• Requirement: Would you please transcribe, exactly as written, the lines of the entries below starting at the one that holds "orange semicircle: (312, 330)" and ending at the one that holds "brown semicircle: (129, 567)", both included?

• Records provided:
____

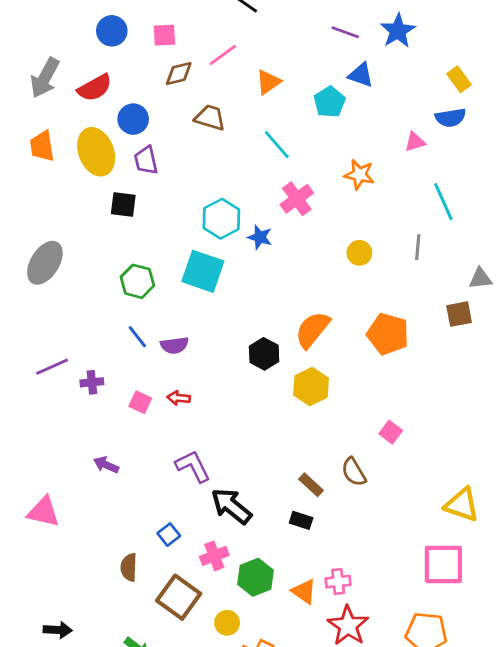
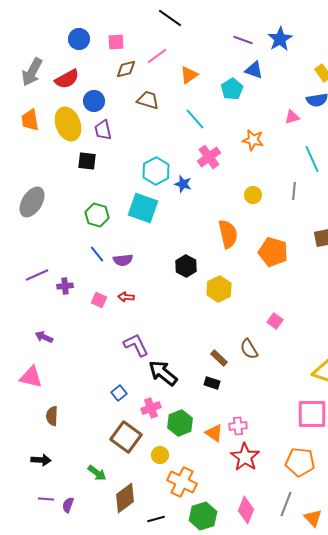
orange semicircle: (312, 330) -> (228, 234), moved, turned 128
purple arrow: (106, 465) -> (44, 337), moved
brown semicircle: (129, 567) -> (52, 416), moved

____

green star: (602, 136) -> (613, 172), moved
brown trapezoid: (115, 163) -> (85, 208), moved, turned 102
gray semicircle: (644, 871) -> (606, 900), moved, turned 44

____

• Task response:
orange semicircle: (312, 330) -> (228, 234), moved, turned 128
purple arrow: (106, 465) -> (44, 337), moved
brown semicircle: (129, 567) -> (52, 416), moved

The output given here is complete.